(Stored records)
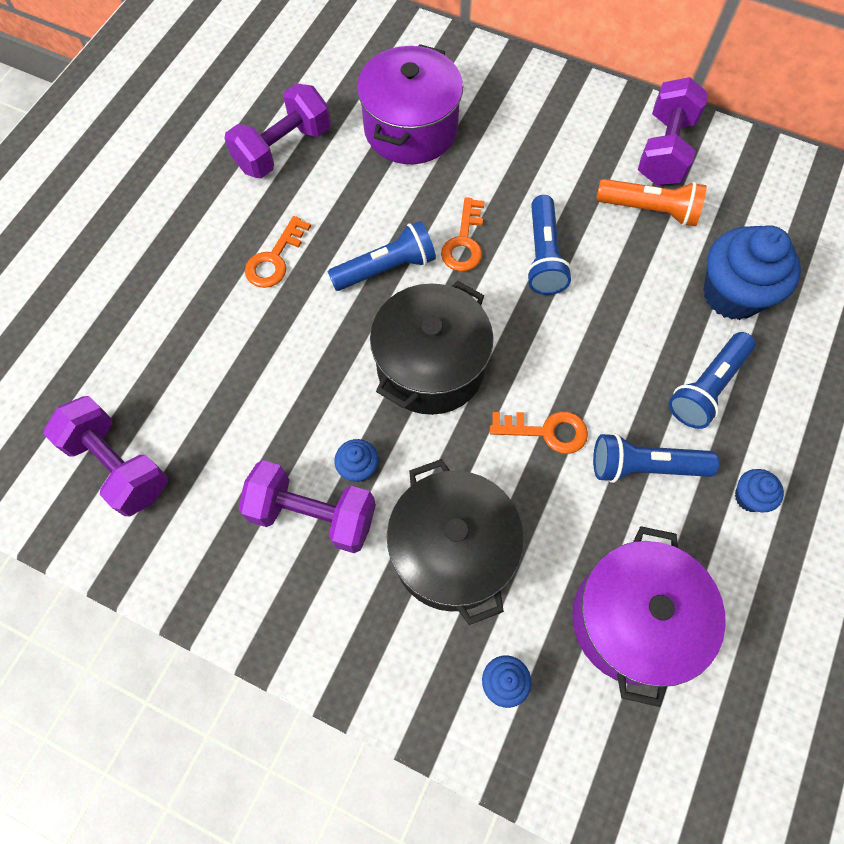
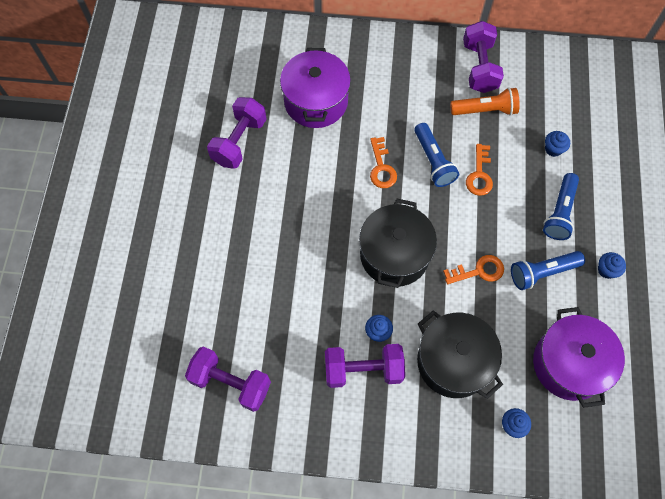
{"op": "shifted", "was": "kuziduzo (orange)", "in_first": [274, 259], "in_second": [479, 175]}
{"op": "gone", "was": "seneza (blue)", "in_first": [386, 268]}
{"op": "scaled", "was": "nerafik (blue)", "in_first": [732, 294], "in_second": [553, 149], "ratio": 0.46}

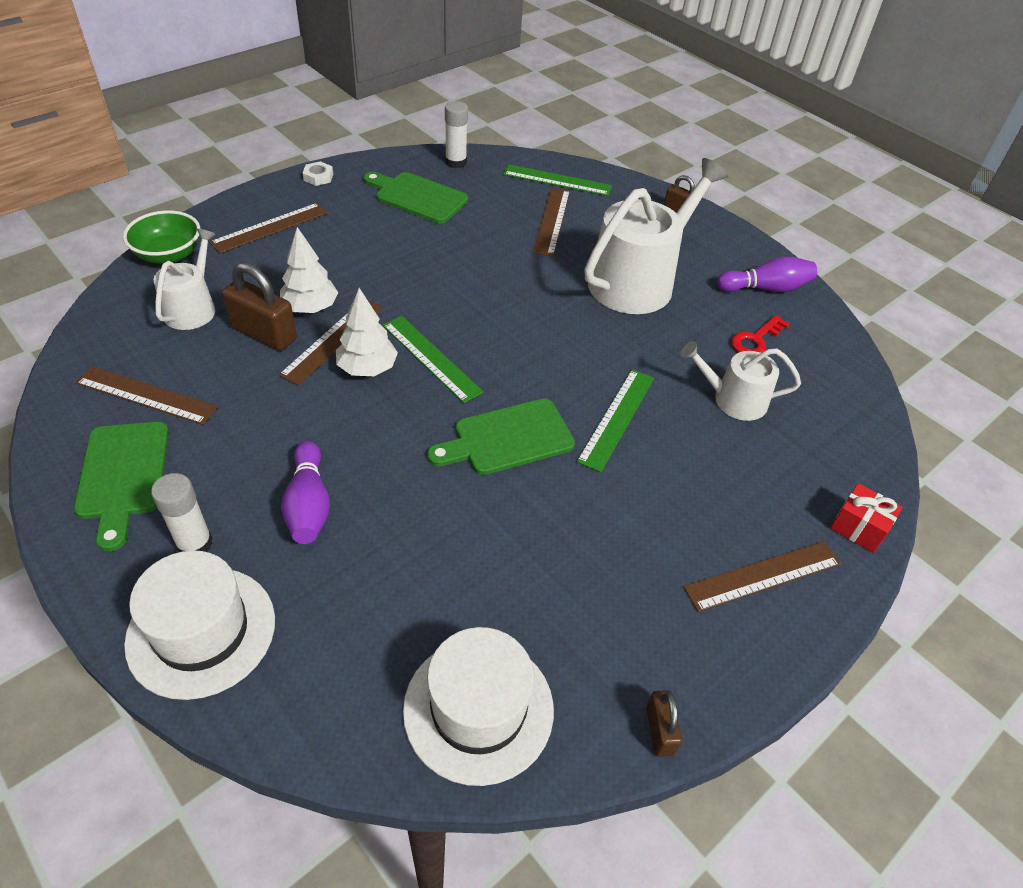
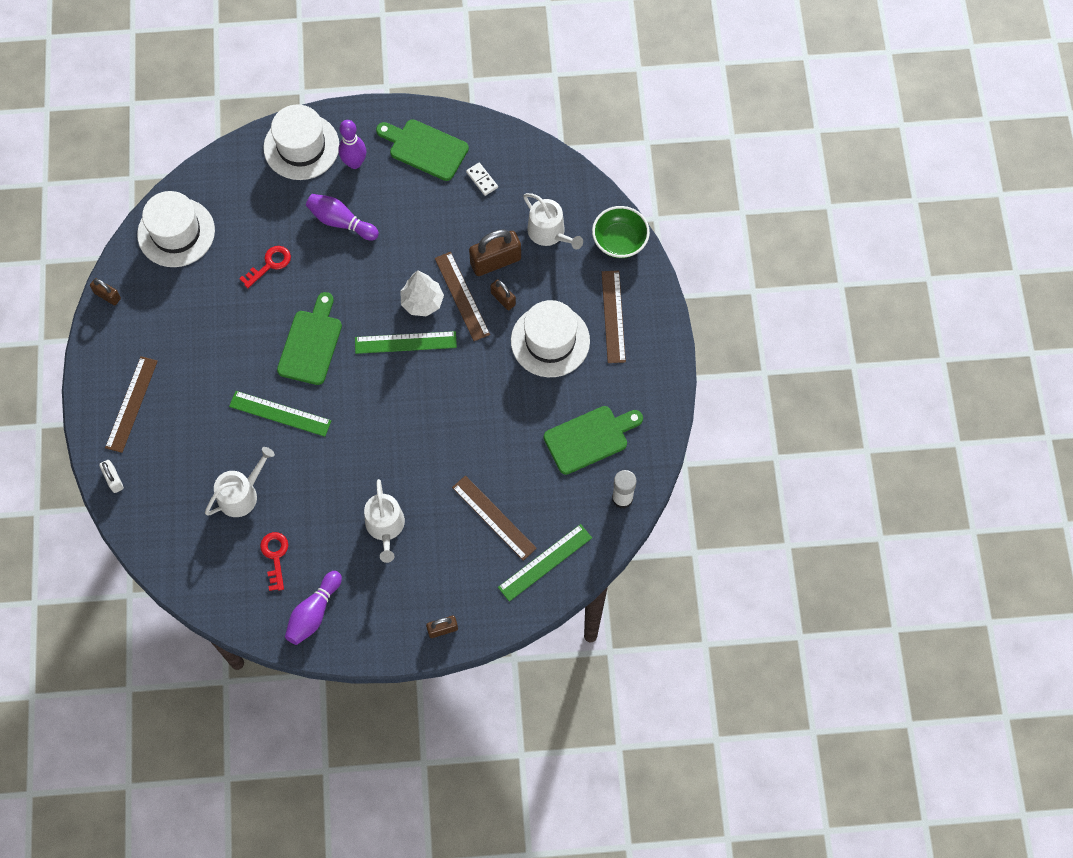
{"op": "swapped", "was": "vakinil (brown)", "now": "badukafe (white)", "in_first": [146, 395], "in_second": [482, 180]}
{"op": "swapped", "was": "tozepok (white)", "now": "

TO DO> Every line above is to be returned exactly, with its pictures removed.

TASK RESULT>
{"op": "shifted", "was": "kuziduzo (orange)", "in_first": [274, 259], "in_second": [479, 175]}
{"op": "gone", "was": "seneza (blue)", "in_first": [386, 268]}
{"op": "scaled", "was": "nerafik (blue)", "in_first": [732, 294], "in_second": [553, 149], "ratio": 0.46}

{"op": "swapped", "was": "vakinil (brown)", "now": "badukafe (white)", "in_first": [146, 395], "in_second": [482, 180]}
{"op": "swapped", "was": "tozepok (white)", "now": "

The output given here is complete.